*What the task asks*: Omitting every picture, output the records below exactly, please.

*Task inputs*:
· · · ·
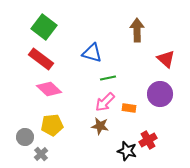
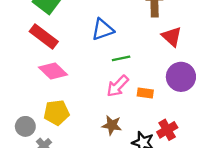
blue triangle: (92, 53) -> (103, 30), turned -35
red triangle: (166, 59) -> (172, 36), moved
brown star: (100, 126) -> (112, 125), moved

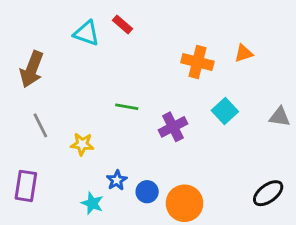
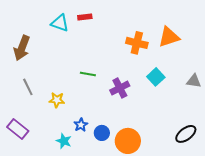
red rectangle: (123, 25) -> (85, 17), turned -48
orange triangle: (244, 53) -> (169, 37), size x1.6
purple rectangle: (26, 186) -> (18, 129), turned -60

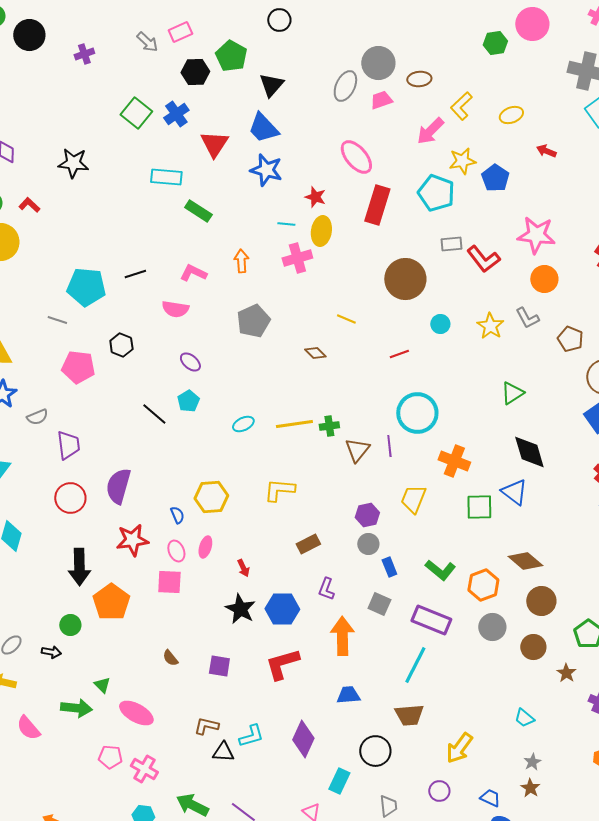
· · · ·
*Completed task*:
blue triangle: (92, 53) -> (103, 30), turned -35
red triangle: (166, 59) -> (172, 36), moved
brown star: (100, 126) -> (112, 125), moved

red rectangle: (123, 25) -> (85, 17), turned -48
orange triangle: (244, 53) -> (169, 37), size x1.6
purple rectangle: (26, 186) -> (18, 129), turned -60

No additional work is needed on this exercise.